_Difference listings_
-- Opening Marker --

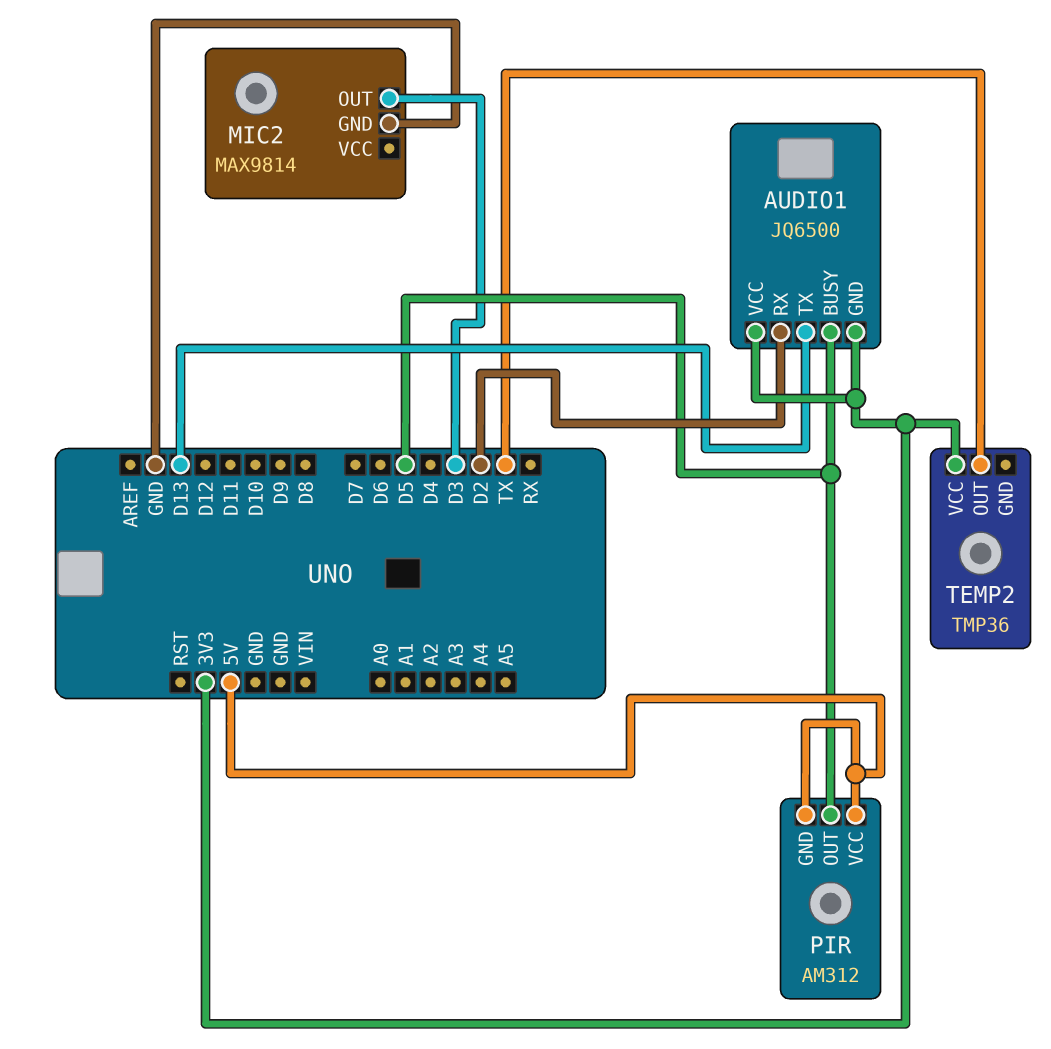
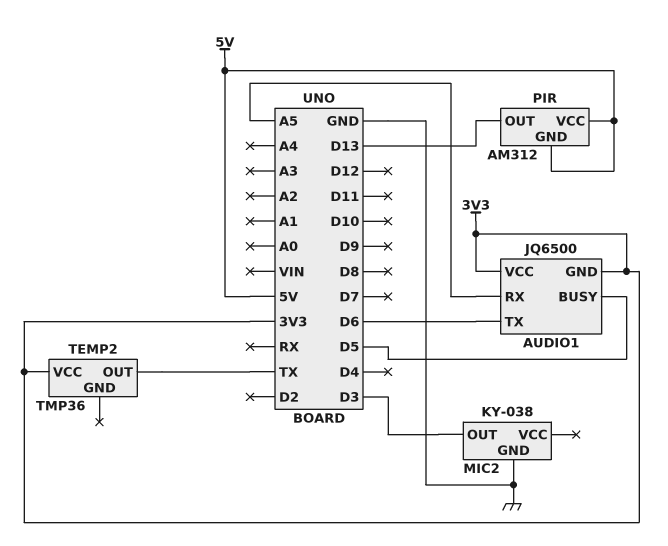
AUDIO1 pin RX: D2 -> A5
AUDIO1 pin TX: D13 -> D6
MIC2: MAX9814 -> KY-038
PIR pin OUT: D5 -> D13

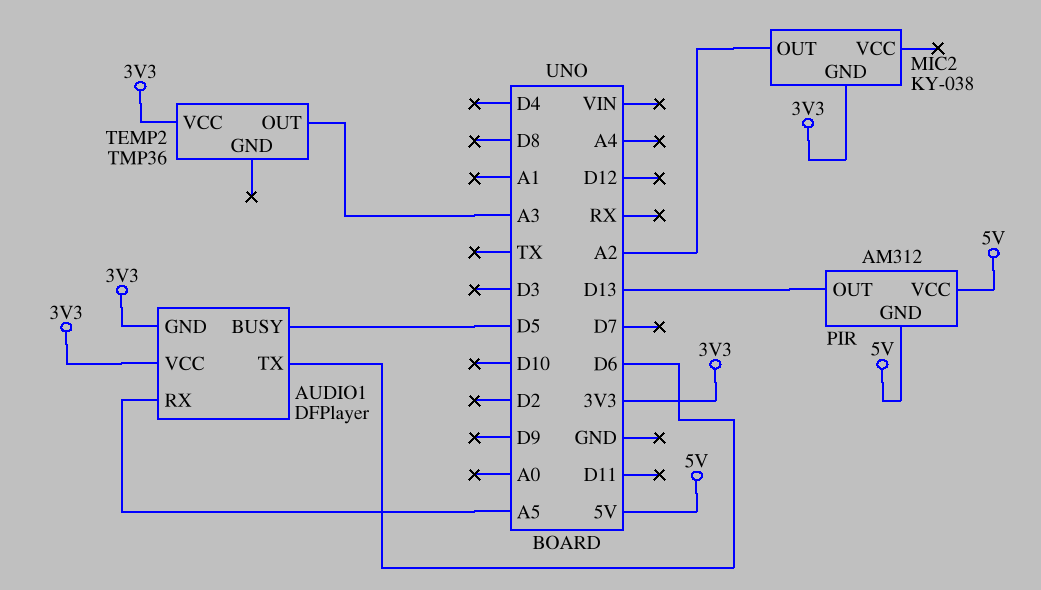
AUDIO1: JQ6500 -> DFPlayer
MIC2 pin GND: GND -> 3V3
MIC2 pin OUT: D3 -> A2
TEMP2 pin OUT: TX -> A3

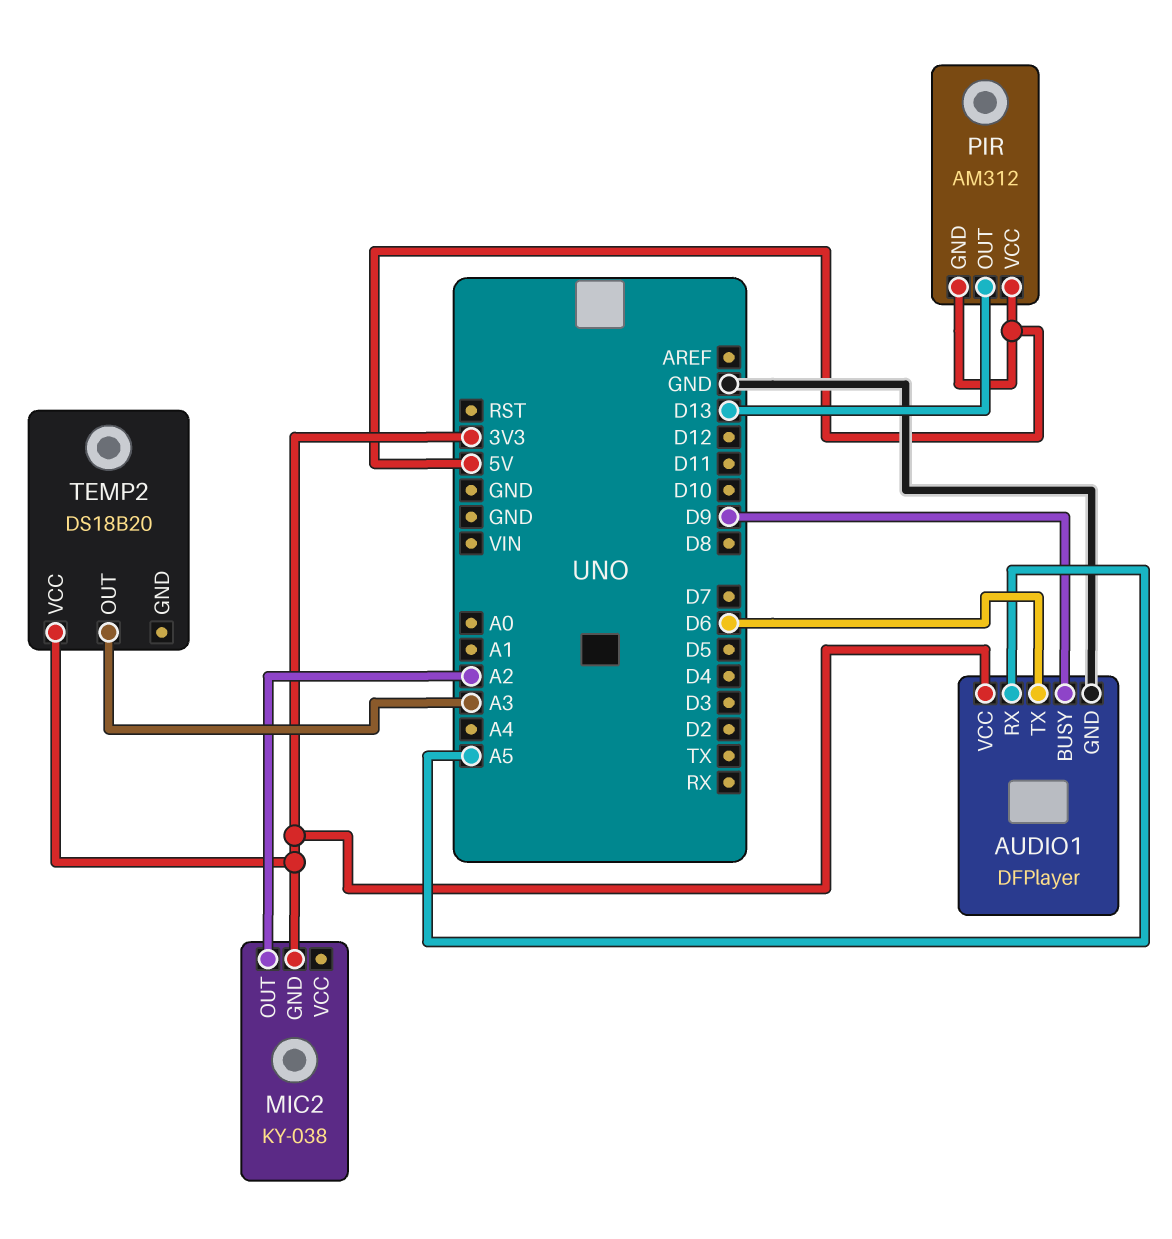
AUDIO1 pin BUSY: D5 -> D9
AUDIO1 pin GND: 3V3 -> GND
TEMP2: TMP36 -> DS18B20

-- Closing Marker --

_INSTRUCTIONS FOR THE TASK_
Output the data exactly as it is, with the pictures dropped.

_ANSWER FOR THIS EXERCISE_
AUDIO1 pin RX: D2 -> A5
AUDIO1 pin TX: D13 -> D6
MIC2: MAX9814 -> KY-038
PIR pin OUT: D5 -> D13

AUDIO1: JQ6500 -> DFPlayer
MIC2 pin GND: GND -> 3V3
MIC2 pin OUT: D3 -> A2
TEMP2 pin OUT: TX -> A3

AUDIO1 pin BUSY: D5 -> D9
AUDIO1 pin GND: 3V3 -> GND
TEMP2: TMP36 -> DS18B20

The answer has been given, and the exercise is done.